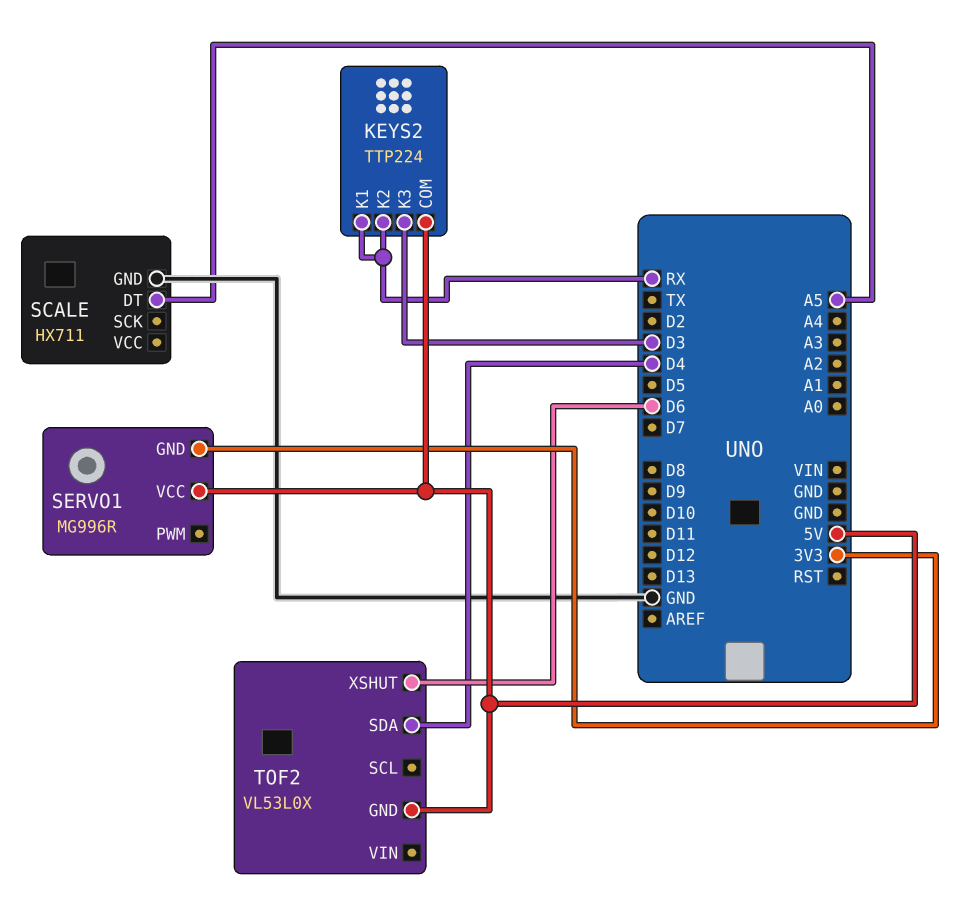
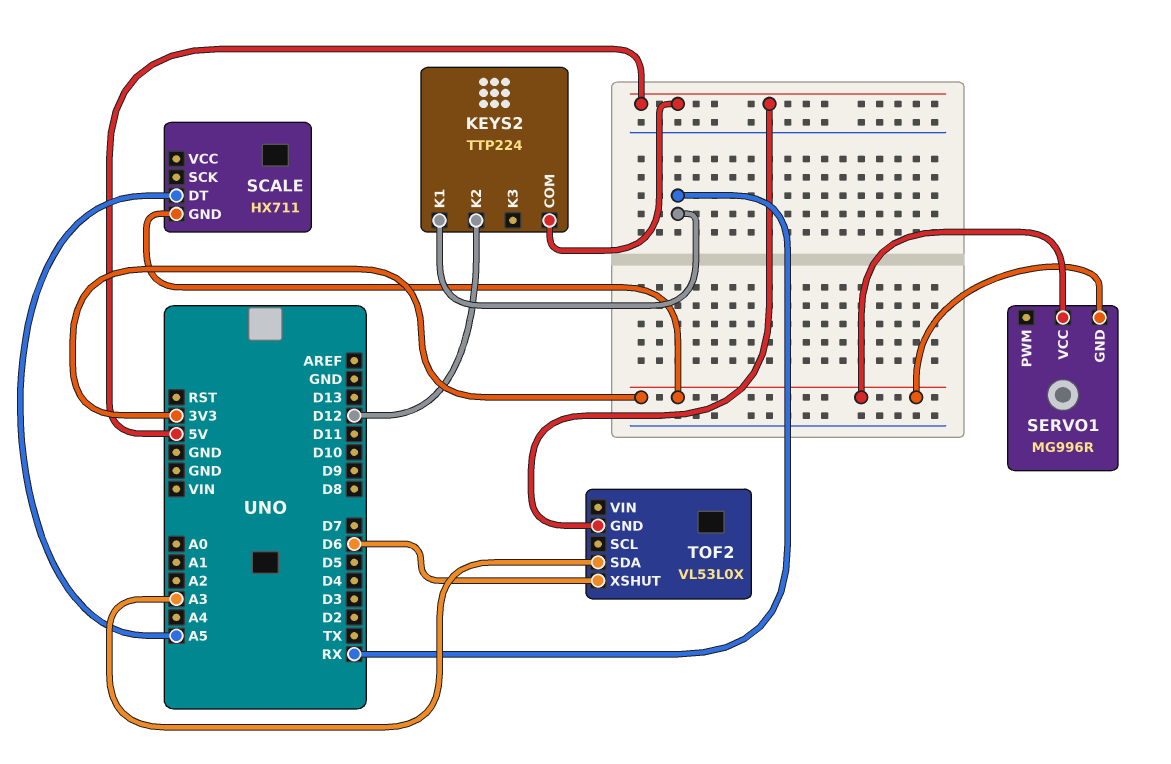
KEYS2 pin K2: RX -> D12
KEYS2 pin K3: D3 -> none
SCALE pin GND: GND -> 3V3
SERVO1 pin VCC: 5V -> 3V3
TOF2 pin SDA: D4 -> A3

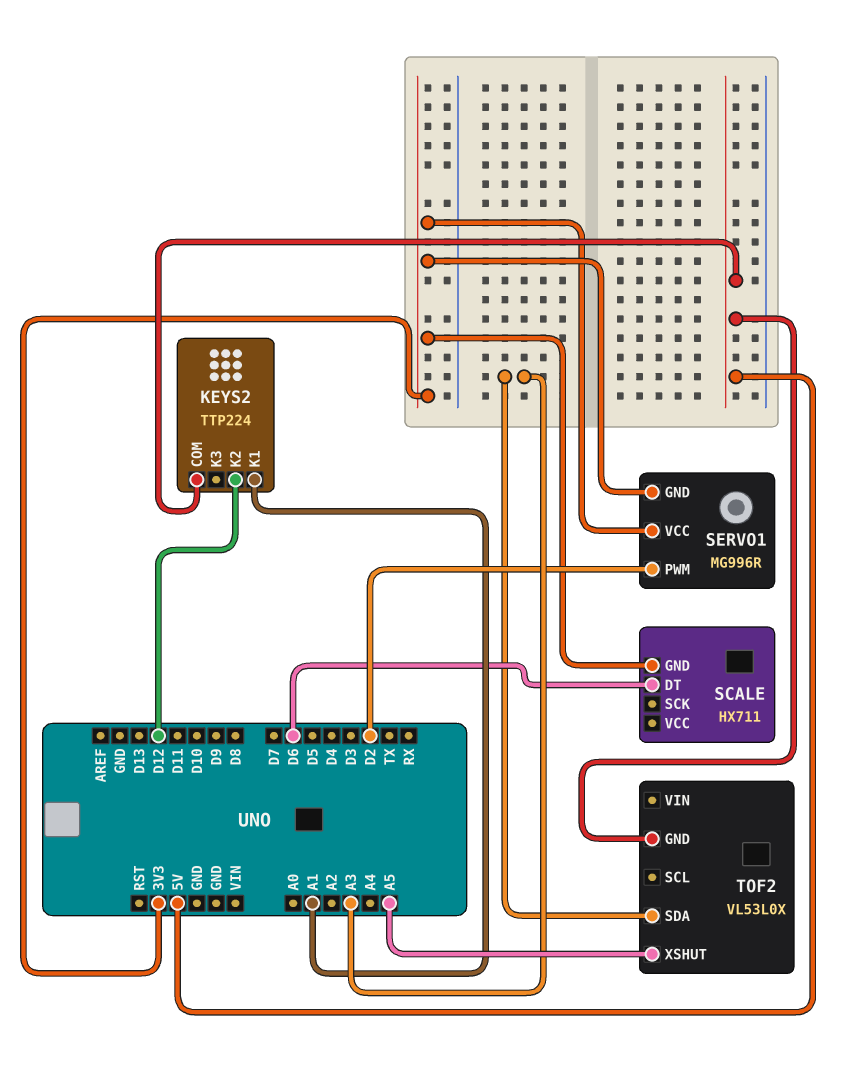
KEYS2 pin K1: RX -> A1
SCALE pin DT: A5 -> D6
SERVO1 pin PWM: none -> D2
TOF2 pin XSHUT: D6 -> A5

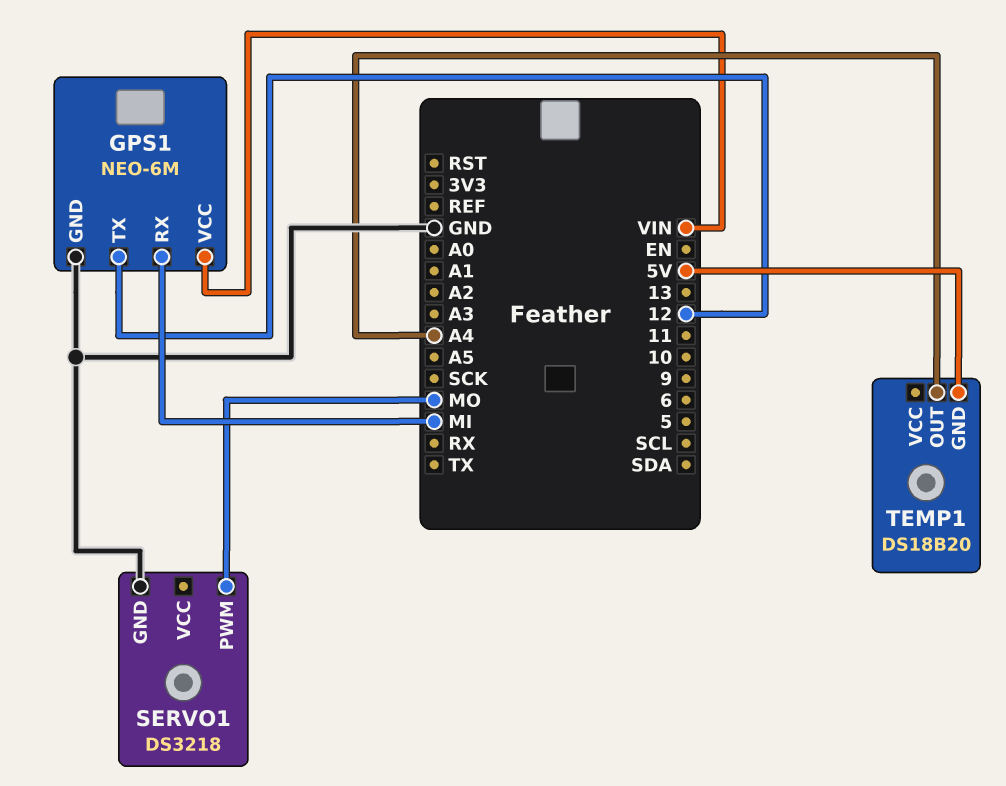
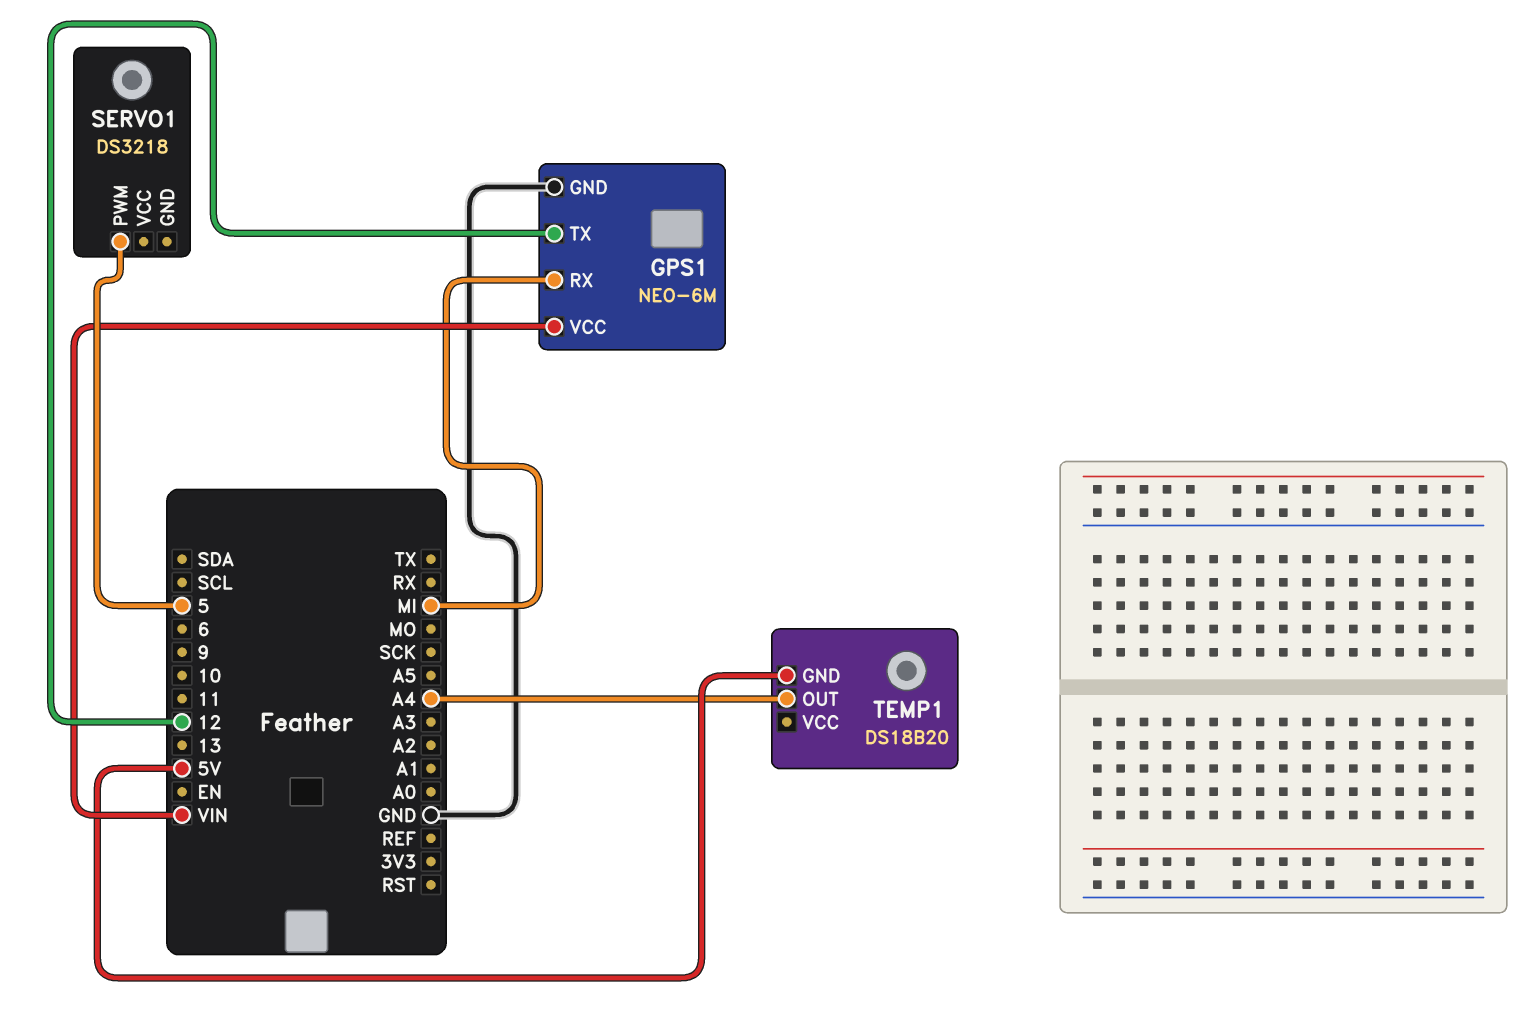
SERVO1 pin GND: GND -> none
SERVO1 pin PWM: MO -> 5

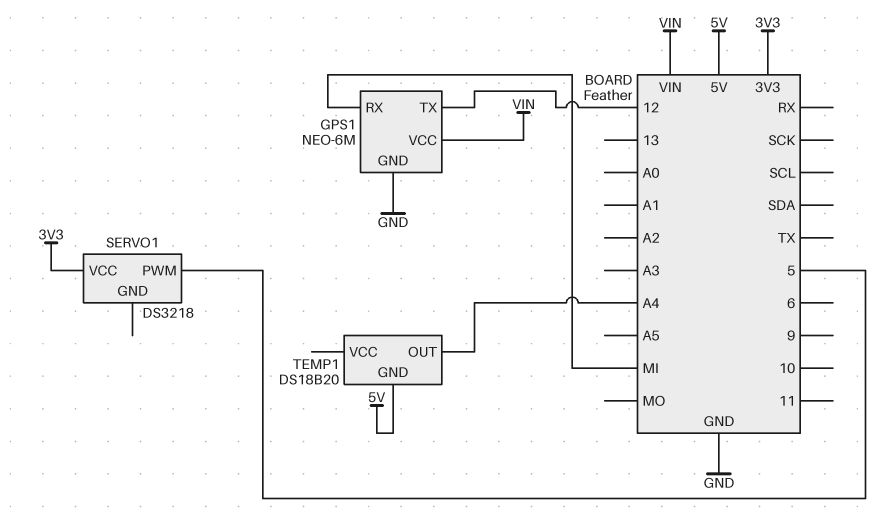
SERVO1 pin VCC: none -> 3V3

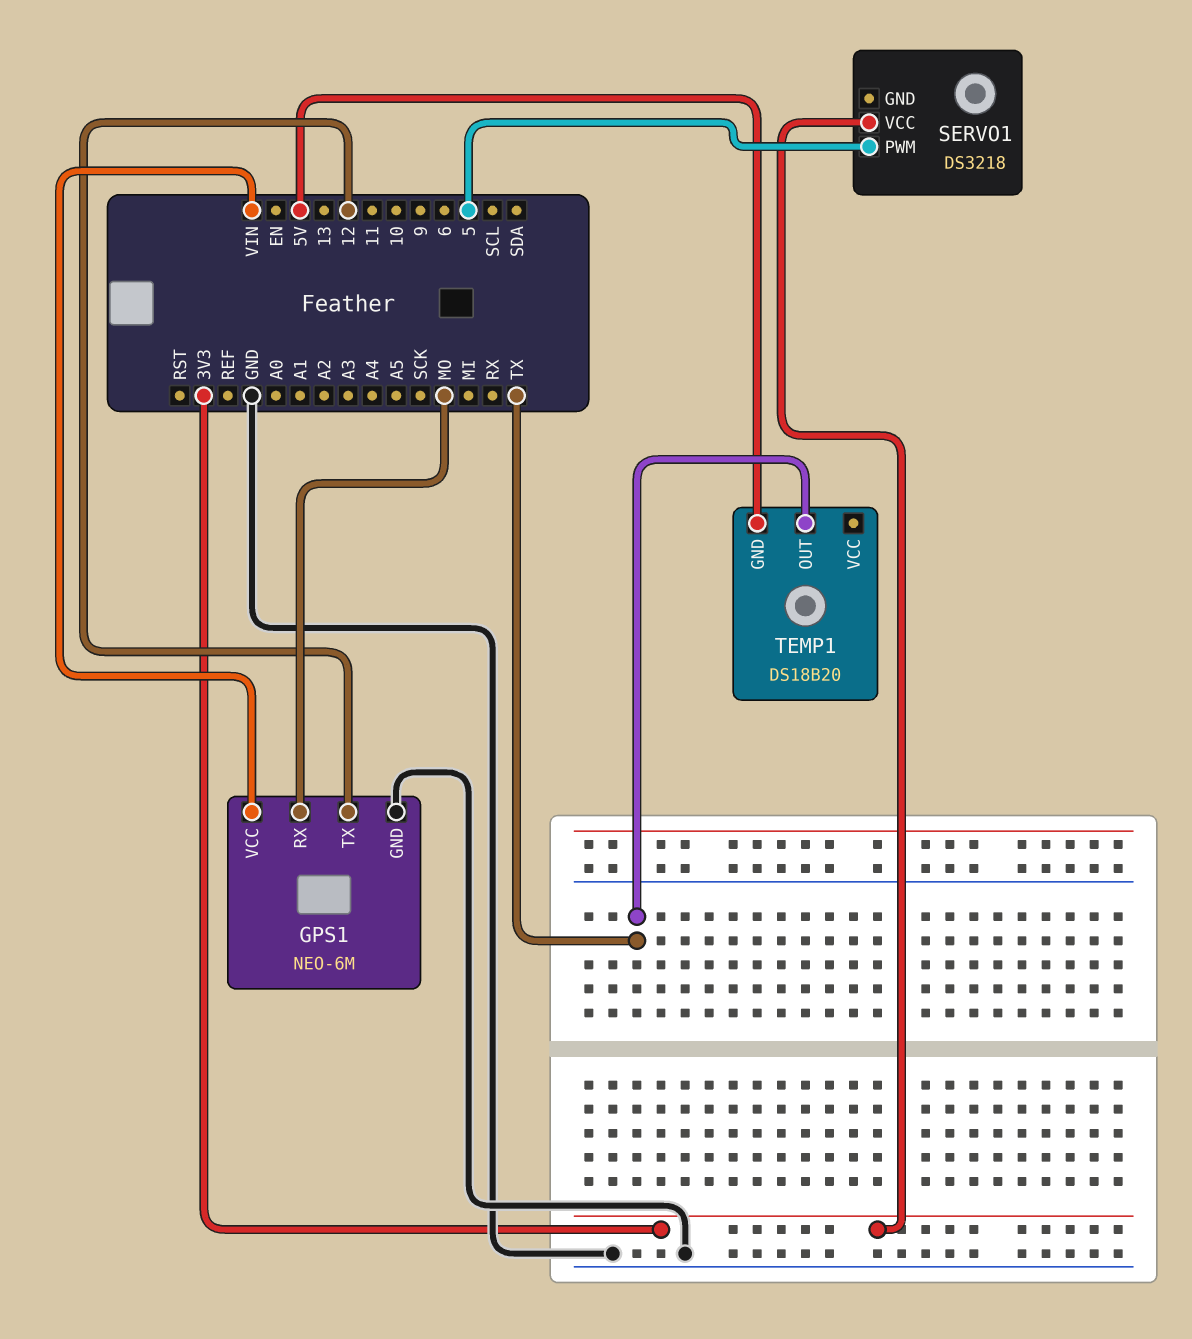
GPS1 pin RX: MI -> MO
TEMP1 pin OUT: A4 -> TX

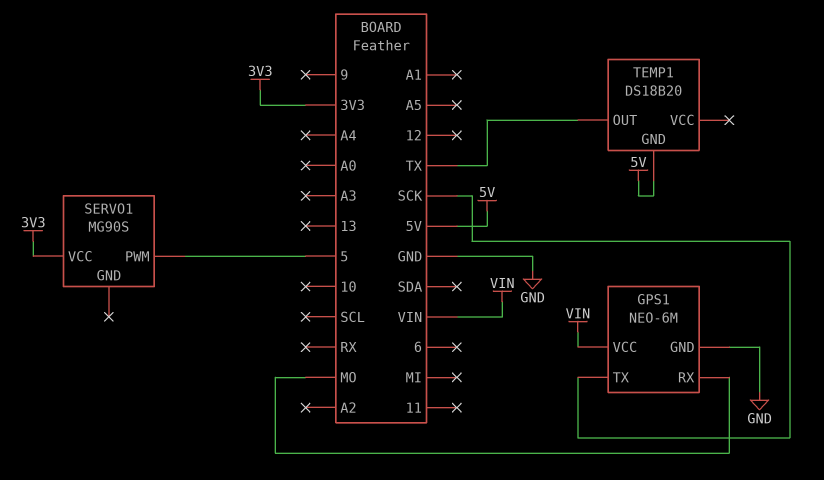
GPS1 pin TX: 12 -> SCK
SERVO1: DS3218 -> MG90S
◇ ◇ ◇ ◇ ◇ ◇ ◇
Find every line in the records above that contains the word "SCALE", and copy each one.

**Exercise output**.
SCALE pin GND: GND -> 3V3
SCALE pin DT: A5 -> D6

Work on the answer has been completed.